- TASK DESCRIPTION: Which lines of the data contain the string "soap"? Copy every one.
..........
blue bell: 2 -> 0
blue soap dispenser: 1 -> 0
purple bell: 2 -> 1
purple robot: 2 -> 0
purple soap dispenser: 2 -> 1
..........
- SOLUTION:
blue soap dispenser: 1 -> 0
purple soap dispenser: 2 -> 1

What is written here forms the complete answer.